Reproduce the records below exactly; no pictures.

[INPUT DATA]

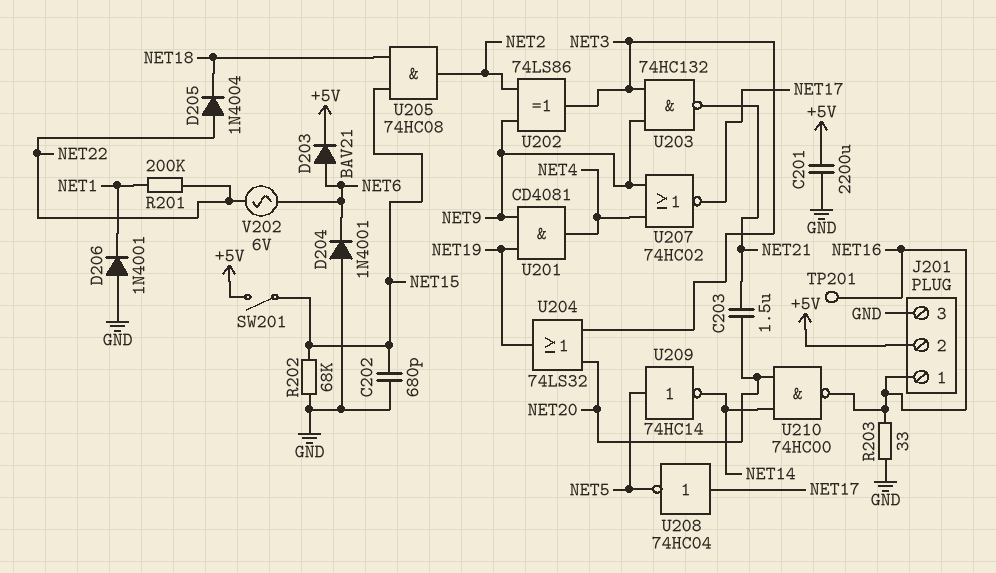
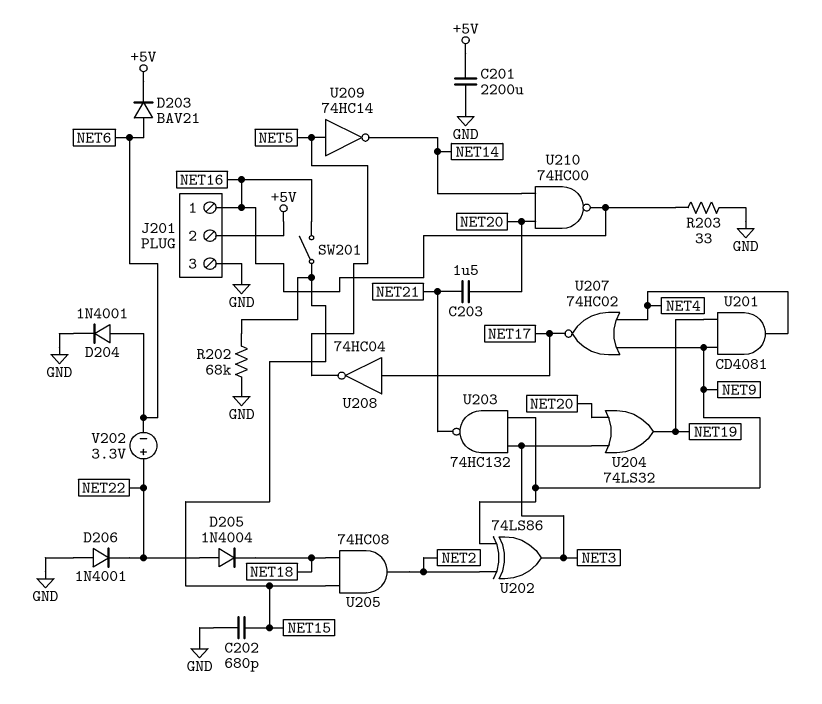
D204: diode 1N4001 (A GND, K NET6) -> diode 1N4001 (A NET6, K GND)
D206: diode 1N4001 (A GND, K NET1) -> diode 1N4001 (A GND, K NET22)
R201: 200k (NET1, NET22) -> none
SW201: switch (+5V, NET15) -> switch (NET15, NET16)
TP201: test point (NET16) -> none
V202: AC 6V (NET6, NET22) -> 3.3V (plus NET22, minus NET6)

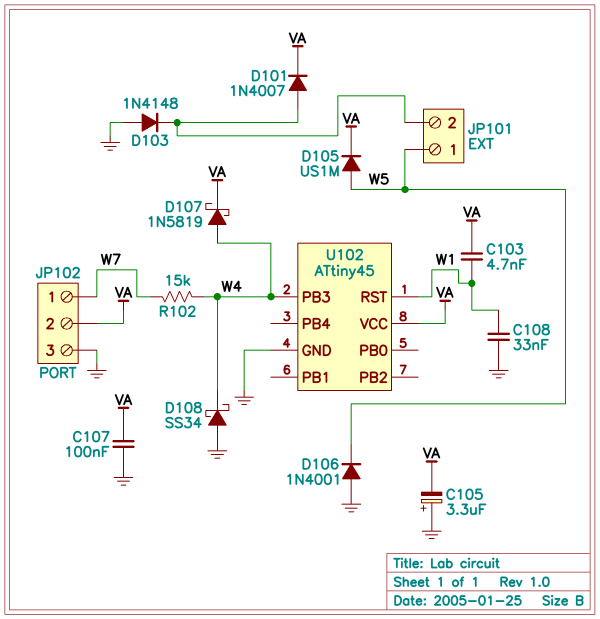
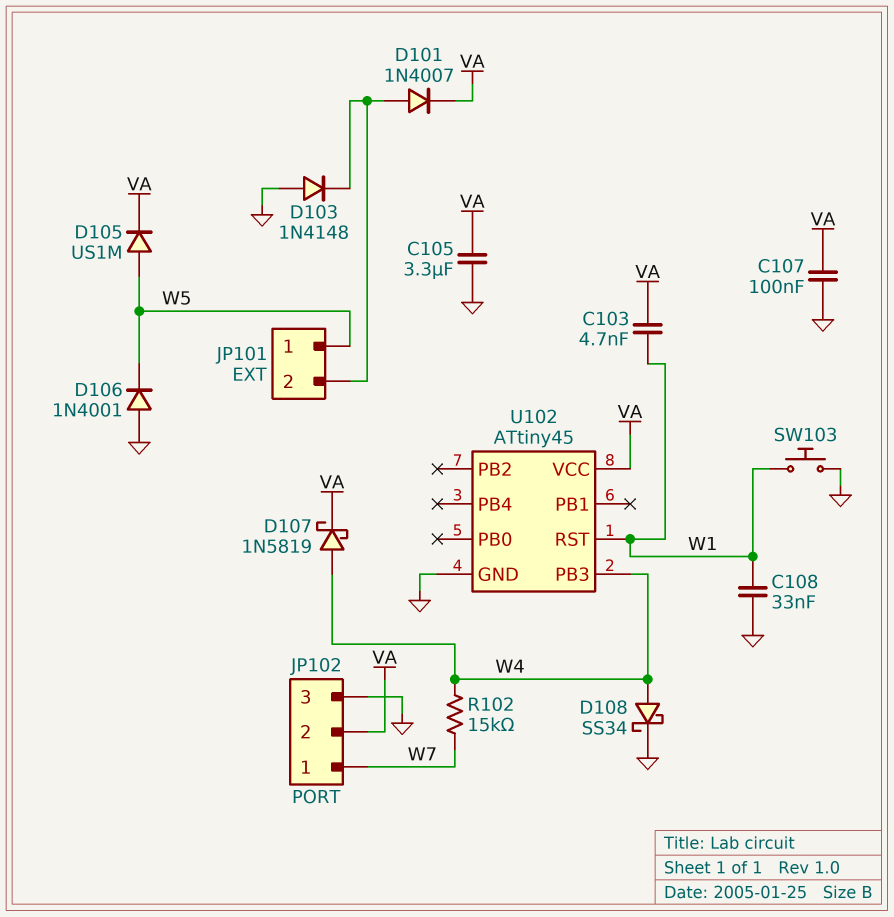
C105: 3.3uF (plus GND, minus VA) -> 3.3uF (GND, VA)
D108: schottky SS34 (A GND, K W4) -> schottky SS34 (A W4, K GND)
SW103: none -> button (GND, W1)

[/INPUT DATA]

> [ANSWER SECTION]
D204: diode 1N4001 (A GND, K NET6) -> diode 1N4001 (A NET6, K GND)
D206: diode 1N4001 (A GND, K NET1) -> diode 1N4001 (A GND, K NET22)
R201: 200k (NET1, NET22) -> none
SW201: switch (+5V, NET15) -> switch (NET15, NET16)
TP201: test point (NET16) -> none
V202: AC 6V (NET6, NET22) -> 3.3V (plus NET22, minus NET6)

C105: 3.3uF (plus GND, minus VA) -> 3.3uF (GND, VA)
D108: schottky SS34 (A GND, K W4) -> schottky SS34 (A W4, K GND)
SW103: none -> button (GND, W1)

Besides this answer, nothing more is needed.